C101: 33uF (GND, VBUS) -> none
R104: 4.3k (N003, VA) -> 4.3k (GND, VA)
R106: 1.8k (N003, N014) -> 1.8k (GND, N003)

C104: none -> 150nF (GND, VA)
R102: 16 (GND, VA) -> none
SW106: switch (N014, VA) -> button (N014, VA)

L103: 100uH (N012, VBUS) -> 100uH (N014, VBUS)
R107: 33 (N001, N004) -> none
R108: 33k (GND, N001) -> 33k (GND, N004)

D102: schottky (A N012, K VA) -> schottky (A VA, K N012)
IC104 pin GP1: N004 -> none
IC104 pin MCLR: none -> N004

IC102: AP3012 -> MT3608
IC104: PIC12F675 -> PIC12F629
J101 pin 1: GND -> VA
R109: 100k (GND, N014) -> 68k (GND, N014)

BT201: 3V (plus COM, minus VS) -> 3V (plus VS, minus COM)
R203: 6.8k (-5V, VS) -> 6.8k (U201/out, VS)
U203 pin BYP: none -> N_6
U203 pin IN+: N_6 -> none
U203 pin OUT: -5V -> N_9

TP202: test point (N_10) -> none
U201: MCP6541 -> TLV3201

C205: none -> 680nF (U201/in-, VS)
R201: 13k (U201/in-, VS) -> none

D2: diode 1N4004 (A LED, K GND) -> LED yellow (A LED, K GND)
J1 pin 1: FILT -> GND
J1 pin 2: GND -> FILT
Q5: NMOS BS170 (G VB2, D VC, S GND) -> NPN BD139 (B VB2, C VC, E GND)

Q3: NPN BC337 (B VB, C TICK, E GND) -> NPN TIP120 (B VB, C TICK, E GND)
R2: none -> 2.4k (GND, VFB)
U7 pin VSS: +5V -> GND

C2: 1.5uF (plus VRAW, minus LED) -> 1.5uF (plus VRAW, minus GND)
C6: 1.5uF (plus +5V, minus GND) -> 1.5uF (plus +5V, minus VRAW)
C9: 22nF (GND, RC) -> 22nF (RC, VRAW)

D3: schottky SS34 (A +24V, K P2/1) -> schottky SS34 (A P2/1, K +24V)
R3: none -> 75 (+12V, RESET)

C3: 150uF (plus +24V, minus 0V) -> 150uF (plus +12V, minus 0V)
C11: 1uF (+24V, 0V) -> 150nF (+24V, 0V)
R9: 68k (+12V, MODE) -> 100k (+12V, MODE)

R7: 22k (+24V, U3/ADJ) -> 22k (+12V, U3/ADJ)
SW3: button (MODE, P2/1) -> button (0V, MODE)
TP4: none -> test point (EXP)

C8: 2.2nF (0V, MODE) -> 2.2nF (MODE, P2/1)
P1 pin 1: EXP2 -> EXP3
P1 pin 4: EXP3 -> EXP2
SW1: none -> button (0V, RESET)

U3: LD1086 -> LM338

○ ○ ○

**Exercise description**
Among the entries, how many lines include the word "test"? Answer with a single number and nothing further.

**Output**
2